:: TRY IT ::
When a line below contains the word "AGND", copy that line.

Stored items
== Segment start ==

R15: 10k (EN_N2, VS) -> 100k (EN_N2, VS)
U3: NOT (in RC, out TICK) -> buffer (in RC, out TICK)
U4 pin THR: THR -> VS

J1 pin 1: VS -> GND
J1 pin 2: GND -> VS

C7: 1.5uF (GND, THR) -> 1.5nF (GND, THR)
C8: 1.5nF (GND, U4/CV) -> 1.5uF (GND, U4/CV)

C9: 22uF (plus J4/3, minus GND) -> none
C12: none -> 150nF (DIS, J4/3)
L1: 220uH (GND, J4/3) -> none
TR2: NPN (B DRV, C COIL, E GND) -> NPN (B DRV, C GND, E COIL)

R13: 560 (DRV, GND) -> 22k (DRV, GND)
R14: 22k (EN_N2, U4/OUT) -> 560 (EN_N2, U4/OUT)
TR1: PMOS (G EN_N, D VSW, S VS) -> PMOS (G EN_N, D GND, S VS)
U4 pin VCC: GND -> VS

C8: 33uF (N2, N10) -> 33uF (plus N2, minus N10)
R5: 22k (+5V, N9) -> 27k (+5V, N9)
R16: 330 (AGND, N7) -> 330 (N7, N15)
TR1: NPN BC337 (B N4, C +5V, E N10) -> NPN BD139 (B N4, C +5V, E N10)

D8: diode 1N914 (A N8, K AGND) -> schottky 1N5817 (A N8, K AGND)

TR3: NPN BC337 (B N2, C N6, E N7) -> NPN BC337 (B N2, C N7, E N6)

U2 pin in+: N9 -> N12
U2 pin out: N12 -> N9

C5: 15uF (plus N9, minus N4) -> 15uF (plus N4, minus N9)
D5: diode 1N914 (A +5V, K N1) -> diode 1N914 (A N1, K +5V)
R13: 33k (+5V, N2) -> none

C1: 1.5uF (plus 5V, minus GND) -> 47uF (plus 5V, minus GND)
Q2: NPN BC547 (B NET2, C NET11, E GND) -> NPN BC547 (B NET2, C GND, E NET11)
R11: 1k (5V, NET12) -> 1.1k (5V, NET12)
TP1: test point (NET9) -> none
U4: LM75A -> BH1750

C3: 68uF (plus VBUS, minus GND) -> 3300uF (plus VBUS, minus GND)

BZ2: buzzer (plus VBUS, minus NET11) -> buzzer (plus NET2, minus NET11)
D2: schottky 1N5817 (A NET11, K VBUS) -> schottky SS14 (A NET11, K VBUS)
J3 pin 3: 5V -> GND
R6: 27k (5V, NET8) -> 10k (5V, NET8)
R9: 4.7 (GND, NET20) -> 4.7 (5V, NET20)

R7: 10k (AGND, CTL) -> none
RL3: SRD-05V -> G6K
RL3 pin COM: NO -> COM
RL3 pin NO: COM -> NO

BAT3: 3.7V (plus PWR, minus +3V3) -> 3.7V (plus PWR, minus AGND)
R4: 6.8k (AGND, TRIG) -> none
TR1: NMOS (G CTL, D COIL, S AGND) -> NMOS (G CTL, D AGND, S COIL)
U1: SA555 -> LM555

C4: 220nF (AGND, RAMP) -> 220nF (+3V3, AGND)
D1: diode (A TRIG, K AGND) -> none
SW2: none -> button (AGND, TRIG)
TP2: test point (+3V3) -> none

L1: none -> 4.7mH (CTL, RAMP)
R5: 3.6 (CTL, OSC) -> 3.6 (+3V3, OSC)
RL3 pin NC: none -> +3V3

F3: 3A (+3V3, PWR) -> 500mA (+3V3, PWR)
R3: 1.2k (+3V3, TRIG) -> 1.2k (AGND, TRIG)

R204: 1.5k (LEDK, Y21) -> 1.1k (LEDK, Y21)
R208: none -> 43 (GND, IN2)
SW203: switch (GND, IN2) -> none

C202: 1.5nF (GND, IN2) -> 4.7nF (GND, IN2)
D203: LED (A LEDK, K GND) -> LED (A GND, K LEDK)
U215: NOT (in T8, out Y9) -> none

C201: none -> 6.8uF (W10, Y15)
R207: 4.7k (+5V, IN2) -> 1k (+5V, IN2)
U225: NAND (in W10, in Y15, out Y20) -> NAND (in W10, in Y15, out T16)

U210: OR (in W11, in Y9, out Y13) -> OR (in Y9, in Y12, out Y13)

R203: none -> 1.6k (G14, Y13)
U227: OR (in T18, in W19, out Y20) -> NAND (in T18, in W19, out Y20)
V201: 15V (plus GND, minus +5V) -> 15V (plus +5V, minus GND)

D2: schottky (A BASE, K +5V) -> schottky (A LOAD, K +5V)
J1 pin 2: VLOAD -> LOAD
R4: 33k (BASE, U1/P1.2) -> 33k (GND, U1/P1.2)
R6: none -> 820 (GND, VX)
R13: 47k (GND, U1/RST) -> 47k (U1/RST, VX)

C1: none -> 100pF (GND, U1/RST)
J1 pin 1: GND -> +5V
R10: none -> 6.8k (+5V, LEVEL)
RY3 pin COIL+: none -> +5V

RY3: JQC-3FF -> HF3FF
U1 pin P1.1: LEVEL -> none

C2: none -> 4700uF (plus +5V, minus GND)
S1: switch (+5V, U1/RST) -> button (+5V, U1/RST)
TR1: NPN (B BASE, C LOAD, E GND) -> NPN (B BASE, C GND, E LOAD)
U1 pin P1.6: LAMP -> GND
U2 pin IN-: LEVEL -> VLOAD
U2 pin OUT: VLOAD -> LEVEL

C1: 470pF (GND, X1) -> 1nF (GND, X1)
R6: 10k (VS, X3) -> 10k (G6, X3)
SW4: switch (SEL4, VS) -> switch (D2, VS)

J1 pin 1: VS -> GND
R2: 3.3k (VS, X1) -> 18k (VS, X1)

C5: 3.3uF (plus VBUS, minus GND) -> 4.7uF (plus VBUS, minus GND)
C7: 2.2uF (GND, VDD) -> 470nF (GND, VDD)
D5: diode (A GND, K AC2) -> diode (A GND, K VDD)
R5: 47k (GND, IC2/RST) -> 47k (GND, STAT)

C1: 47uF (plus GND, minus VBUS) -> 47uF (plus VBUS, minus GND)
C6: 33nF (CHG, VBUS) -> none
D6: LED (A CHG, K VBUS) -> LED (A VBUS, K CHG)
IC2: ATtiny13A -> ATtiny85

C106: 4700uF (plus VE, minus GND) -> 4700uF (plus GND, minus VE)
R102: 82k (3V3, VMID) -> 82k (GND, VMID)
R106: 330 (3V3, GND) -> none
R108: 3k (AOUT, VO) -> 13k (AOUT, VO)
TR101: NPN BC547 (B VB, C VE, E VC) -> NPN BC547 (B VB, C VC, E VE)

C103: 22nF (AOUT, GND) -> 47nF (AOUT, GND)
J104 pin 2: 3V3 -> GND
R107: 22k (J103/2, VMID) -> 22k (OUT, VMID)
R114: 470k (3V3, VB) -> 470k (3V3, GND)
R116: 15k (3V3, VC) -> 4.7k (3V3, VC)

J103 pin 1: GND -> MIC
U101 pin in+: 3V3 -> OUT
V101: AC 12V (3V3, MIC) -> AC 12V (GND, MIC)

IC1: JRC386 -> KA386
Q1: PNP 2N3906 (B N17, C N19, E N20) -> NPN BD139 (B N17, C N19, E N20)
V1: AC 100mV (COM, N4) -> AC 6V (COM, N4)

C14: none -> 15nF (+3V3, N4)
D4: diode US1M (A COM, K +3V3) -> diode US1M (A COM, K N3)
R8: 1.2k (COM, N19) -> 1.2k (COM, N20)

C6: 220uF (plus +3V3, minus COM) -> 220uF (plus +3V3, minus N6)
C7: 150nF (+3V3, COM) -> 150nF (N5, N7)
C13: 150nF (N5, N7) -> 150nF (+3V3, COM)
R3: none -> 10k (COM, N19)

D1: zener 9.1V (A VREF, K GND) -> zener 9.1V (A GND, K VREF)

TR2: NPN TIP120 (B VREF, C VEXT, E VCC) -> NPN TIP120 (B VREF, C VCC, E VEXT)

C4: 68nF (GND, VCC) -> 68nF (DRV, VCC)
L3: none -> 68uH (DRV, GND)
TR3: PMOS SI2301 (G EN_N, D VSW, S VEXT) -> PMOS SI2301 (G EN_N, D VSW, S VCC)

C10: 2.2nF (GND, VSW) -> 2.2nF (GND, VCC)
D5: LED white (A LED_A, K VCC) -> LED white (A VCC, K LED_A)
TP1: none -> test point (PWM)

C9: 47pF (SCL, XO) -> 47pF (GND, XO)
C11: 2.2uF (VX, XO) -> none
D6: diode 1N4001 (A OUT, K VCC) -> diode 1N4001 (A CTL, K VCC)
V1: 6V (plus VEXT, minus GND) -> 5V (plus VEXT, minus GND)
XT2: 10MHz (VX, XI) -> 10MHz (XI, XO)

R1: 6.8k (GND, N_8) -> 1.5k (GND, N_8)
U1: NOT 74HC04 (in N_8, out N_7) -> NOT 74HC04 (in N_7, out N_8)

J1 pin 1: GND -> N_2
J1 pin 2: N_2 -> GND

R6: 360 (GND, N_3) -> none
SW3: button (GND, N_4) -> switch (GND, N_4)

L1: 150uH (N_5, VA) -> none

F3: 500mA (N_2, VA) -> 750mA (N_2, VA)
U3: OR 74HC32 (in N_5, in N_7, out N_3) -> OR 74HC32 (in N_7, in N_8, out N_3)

== Segment end ==

:: COMPLETED TASK ::
R16: 330 (AGND, N7) -> 330 (N7, N15)
D8: diode 1N914 (A N8, K AGND) -> schottky 1N5817 (A N8, K AGND)
R7: 10k (AGND, CTL) -> none
BAT3: 3.7V (plus PWR, minus +3V3) -> 3.7V (plus PWR, minus AGND)
R4: 6.8k (AGND, TRIG) -> none
TR1: NMOS (G CTL, D COIL, S AGND) -> NMOS (G CTL, D AGND, S COIL)
C4: 220nF (AGND, RAMP) -> 220nF (+3V3, AGND)
D1: diode (A TRIG, K AGND) -> none
SW2: none -> button (AGND, TRIG)
R3: 1.2k (+3V3, TRIG) -> 1.2k (AGND, TRIG)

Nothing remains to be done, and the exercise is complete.